About this exercise: The answer should be an exact copy of the lines from the line with "turquoise fork: 2 -> 4" through the last line of the entries, and no other lines.

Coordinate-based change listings
****************************************

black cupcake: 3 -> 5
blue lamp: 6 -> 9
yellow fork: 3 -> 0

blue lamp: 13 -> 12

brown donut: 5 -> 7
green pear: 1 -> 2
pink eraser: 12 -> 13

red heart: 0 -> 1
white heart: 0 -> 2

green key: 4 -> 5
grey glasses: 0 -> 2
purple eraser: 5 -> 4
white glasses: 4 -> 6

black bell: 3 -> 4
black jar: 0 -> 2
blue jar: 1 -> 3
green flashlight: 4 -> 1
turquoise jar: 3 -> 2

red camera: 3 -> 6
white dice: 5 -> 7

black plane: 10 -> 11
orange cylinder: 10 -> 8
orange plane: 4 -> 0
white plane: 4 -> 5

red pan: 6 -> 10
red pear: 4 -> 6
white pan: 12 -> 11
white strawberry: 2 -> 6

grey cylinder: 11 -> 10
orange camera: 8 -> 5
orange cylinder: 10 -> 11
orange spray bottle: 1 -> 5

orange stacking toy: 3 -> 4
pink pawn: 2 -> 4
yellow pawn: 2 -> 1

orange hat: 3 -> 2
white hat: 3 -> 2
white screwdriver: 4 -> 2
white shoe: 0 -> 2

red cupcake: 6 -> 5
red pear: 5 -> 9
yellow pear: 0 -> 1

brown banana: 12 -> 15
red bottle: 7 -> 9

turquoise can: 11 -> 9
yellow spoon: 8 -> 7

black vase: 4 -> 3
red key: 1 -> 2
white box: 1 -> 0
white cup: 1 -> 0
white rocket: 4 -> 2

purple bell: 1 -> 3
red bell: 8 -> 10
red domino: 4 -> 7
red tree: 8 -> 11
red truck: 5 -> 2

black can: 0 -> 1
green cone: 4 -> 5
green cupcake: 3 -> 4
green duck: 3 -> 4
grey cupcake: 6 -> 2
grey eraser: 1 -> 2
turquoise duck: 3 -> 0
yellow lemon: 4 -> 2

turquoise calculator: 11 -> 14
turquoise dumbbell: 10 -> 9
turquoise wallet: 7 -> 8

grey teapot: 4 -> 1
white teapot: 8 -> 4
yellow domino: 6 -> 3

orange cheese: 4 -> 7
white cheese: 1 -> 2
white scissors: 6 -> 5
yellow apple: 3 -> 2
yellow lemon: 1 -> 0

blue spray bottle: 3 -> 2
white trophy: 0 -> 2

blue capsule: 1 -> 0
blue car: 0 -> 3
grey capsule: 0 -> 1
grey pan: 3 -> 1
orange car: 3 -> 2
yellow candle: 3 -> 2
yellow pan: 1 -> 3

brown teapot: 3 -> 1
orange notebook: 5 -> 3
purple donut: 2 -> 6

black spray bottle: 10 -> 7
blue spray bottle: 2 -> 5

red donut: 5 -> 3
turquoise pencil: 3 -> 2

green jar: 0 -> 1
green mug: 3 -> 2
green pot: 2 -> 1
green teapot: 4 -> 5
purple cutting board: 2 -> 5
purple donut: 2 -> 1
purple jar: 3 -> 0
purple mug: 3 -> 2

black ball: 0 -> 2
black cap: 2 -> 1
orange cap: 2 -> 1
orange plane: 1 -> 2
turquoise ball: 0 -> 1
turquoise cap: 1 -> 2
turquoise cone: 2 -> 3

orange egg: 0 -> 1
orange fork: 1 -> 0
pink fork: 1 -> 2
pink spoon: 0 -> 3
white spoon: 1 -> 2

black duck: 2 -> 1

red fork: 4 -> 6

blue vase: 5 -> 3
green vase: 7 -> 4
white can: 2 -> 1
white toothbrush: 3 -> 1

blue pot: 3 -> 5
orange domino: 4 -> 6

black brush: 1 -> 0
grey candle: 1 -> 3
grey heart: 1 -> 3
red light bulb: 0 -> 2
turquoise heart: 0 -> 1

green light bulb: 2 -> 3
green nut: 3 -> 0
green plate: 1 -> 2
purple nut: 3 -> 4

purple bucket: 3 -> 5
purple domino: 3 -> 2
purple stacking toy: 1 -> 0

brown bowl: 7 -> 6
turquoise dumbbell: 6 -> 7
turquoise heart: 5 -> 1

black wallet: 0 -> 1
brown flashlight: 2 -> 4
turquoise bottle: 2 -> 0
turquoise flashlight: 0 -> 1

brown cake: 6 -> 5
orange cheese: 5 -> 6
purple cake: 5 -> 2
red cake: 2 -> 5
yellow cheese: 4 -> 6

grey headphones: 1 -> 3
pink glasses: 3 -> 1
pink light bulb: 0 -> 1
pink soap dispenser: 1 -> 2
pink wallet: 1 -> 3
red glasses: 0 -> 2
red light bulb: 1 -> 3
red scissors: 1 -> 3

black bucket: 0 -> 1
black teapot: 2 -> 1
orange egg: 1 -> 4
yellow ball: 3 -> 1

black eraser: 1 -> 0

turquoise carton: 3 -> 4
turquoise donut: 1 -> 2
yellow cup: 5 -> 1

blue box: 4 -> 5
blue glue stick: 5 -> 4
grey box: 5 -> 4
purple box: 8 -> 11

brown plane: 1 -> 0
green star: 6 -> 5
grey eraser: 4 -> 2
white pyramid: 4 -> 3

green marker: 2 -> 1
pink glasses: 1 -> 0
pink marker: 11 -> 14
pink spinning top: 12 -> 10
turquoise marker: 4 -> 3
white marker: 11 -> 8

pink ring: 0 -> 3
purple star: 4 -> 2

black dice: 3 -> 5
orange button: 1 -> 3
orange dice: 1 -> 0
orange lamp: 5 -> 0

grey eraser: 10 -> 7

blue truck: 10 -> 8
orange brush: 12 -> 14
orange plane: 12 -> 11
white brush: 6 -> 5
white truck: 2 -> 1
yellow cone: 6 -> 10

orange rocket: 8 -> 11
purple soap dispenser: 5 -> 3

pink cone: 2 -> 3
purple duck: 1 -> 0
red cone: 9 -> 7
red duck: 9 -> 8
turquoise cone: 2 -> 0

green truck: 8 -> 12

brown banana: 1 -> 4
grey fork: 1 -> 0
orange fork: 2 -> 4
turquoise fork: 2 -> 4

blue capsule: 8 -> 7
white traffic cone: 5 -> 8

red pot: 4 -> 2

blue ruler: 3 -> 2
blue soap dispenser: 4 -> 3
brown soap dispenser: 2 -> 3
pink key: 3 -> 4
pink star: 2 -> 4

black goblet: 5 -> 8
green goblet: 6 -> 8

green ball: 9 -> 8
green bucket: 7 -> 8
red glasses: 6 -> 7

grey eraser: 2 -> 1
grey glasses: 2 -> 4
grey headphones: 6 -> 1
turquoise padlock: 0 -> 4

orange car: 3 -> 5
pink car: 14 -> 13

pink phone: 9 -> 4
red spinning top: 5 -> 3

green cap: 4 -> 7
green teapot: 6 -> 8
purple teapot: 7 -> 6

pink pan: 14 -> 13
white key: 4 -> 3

****************************************

Output for this task:
turquoise fork: 2 -> 4

blue capsule: 8 -> 7
white traffic cone: 5 -> 8

red pot: 4 -> 2

blue ruler: 3 -> 2
blue soap dispenser: 4 -> 3
brown soap dispenser: 2 -> 3
pink key: 3 -> 4
pink star: 2 -> 4

black goblet: 5 -> 8
green goblet: 6 -> 8

green ball: 9 -> 8
green bucket: 7 -> 8
red glasses: 6 -> 7

grey eraser: 2 -> 1
grey glasses: 2 -> 4
grey headphones: 6 -> 1
turquoise padlock: 0 -> 4

orange car: 3 -> 5
pink car: 14 -> 13

pink phone: 9 -> 4
red spinning top: 5 -> 3

green cap: 4 -> 7
green teapot: 6 -> 8
purple teapot: 7 -> 6

pink pan: 14 -> 13
white key: 4 -> 3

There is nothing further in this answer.